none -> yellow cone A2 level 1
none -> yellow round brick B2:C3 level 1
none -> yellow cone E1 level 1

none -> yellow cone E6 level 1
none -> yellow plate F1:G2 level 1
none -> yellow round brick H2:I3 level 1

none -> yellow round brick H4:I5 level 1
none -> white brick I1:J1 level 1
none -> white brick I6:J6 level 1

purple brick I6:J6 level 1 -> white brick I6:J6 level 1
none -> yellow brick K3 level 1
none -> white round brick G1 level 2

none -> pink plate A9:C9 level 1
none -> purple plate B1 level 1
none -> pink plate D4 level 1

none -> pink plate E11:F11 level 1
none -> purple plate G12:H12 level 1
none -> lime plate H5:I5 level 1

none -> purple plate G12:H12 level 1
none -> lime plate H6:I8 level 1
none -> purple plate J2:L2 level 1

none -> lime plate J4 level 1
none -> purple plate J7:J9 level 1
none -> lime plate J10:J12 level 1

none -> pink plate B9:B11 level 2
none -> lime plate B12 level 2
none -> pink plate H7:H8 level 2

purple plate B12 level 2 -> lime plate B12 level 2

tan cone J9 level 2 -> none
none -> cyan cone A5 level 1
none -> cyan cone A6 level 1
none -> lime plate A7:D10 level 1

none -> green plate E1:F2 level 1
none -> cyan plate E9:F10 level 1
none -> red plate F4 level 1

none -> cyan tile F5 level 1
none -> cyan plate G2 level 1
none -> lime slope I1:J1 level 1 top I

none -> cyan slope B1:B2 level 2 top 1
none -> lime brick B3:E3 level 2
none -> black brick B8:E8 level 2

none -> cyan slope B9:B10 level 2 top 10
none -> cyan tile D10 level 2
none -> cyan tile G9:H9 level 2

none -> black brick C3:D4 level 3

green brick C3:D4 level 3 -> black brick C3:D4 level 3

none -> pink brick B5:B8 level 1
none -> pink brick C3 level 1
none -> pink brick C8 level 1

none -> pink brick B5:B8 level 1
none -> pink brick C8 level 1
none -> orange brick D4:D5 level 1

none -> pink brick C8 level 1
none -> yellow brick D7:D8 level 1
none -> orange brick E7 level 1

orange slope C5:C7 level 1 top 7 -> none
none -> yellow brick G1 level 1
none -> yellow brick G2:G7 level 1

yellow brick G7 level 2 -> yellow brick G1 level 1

———

Task goal: Copy the records above. Keep every word as it is.

Worked solution:
none -> yellow cone A2 level 1
none -> yellow round brick B2:C3 level 1
none -> yellow cone E1 level 1

none -> yellow cone E6 level 1
none -> yellow plate F1:G2 level 1
none -> yellow round brick H2:I3 level 1

none -> yellow round brick H4:I5 level 1
none -> white brick I1:J1 level 1
none -> white brick I6:J6 level 1

purple brick I6:J6 level 1 -> white brick I6:J6 level 1
none -> yellow brick K3 level 1
none -> white round brick G1 level 2

none -> pink plate A9:C9 level 1
none -> purple plate B1 level 1
none -> pink plate D4 level 1

none -> pink plate E11:F11 level 1
none -> purple plate G12:H12 level 1
none -> lime plate H5:I5 level 1

none -> purple plate G12:H12 level 1
none -> lime plate H6:I8 level 1
none -> purple plate J2:L2 level 1

none -> lime plate J4 level 1
none -> purple plate J7:J9 level 1
none -> lime plate J10:J12 level 1

none -> pink plate B9:B11 level 2
none -> lime plate B12 level 2
none -> pink plate H7:H8 level 2

purple plate B12 level 2 -> lime plate B12 level 2

tan cone J9 level 2 -> none
none -> cyan cone A5 level 1
none -> cyan cone A6 level 1
none -> lime plate A7:D10 level 1

none -> green plate E1:F2 level 1
none -> cyan plate E9:F10 level 1
none -> red plate F4 level 1

none -> cyan tile F5 level 1
none -> cyan plate G2 level 1
none -> lime slope I1:J1 level 1 top I

none -> cyan slope B1:B2 level 2 top 1
none -> lime brick B3:E3 level 2
none -> black brick B8:E8 level 2

none -> cyan slope B9:B10 level 2 top 10
none -> cyan tile D10 level 2
none -> cyan tile G9:H9 level 2

none -> black brick C3:D4 level 3

green brick C3:D4 level 3 -> black brick C3:D4 level 3

none -> pink brick B5:B8 level 1
none -> pink brick C3 level 1
none -> pink brick C8 level 1

none -> pink brick B5:B8 level 1
none -> pink brick C8 level 1
none -> orange brick D4:D5 level 1

none -> pink brick C8 level 1
none -> yellow brick D7:D8 level 1
none -> orange brick E7 level 1

orange slope C5:C7 level 1 top 7 -> none
none -> yellow brick G1 level 1
none -> yellow brick G2:G7 level 1

yellow brick G7 level 2 -> yellow brick G1 level 1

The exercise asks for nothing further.